◆ **Records shown**:
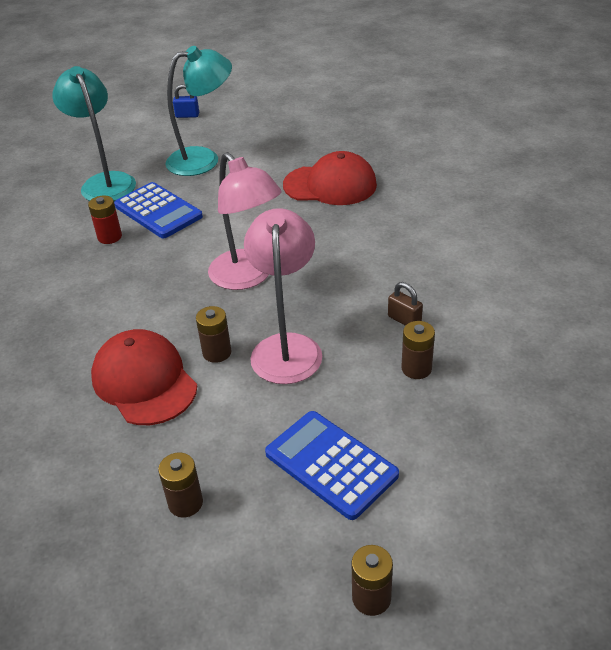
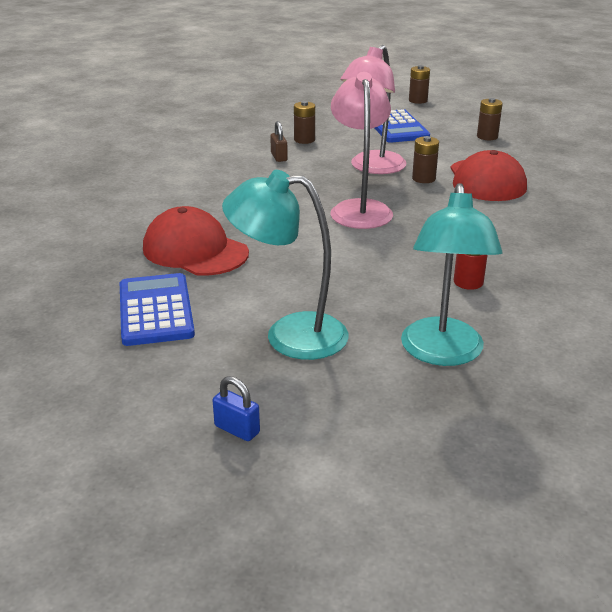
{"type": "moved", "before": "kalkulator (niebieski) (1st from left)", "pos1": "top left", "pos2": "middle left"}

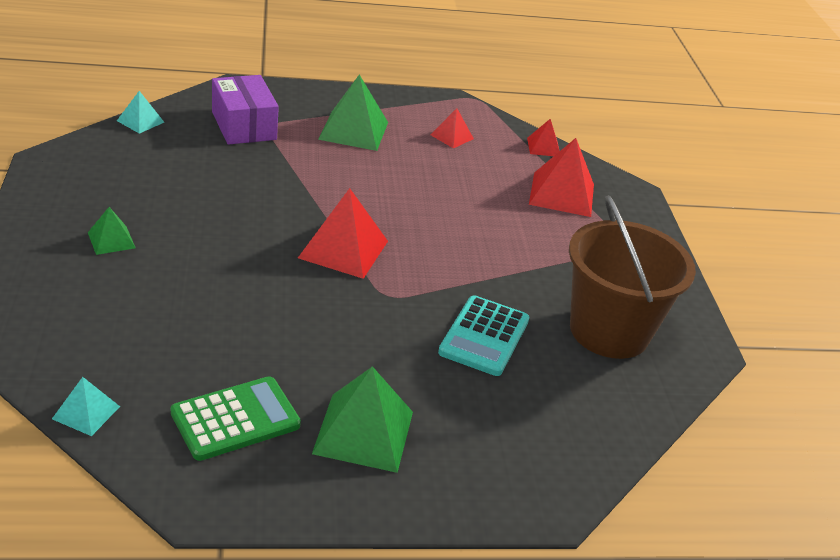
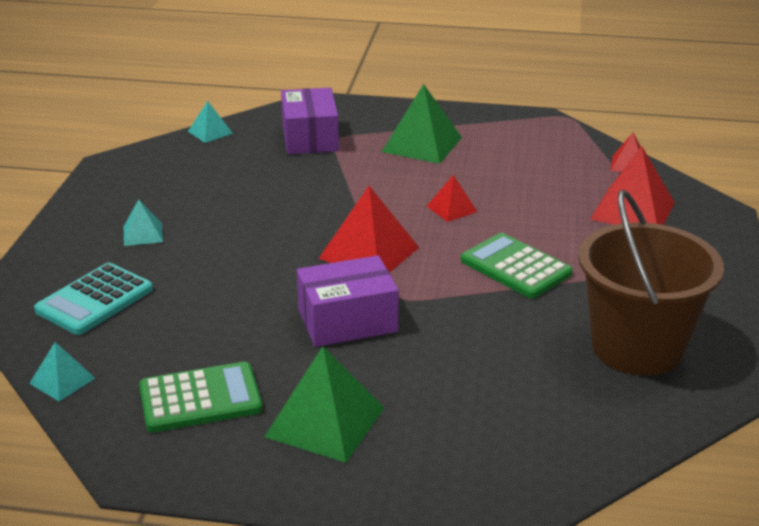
{"type": "moved", "before": "piramida (czerwony) (2nd from left)", "pos1": "top centre", "pos2": "centre"}
{"type": "recoloured", "before": "piramida (zielony) (1st from left)", "after": "piramida (turkusowy) (2nd from left)", "pos1": "middle left", "pos2": "middle left"}
{"type": "moved", "before": "kalkulator (turkusowy)", "pos1": "centre", "pos2": "middle left"}
{"type": "added", "after": "kalkulator (zielony) (2nd from left)", "pos2": "middle right"}
{"type": "added", "after": "pudełko (fioletowy) (2nd from left)", "pos2": "centre"}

◆ **Problem to work on**: An exact copy is required of each line from the one containing "(czerwony) (2nd from" through the last line of the material, and of no other line.

◆ **Answer space**:
{"type": "moved", "before": "piramida (czerwony) (2nd from left)", "pos1": "top centre", "pos2": "centre"}
{"type": "recoloured", "before": "piramida (zielony) (1st from left)", "after": "piramida (turkusowy) (2nd from left)", "pos1": "middle left", "pos2": "middle left"}
{"type": "moved", "before": "kalkulator (turkusowy)", "pos1": "centre", "pos2": "middle left"}
{"type": "added", "after": "kalkulator (zielony) (2nd from left)", "pos2": "middle right"}
{"type": "added", "after": "pudełko (fioletowy) (2nd from left)", "pos2": "centre"}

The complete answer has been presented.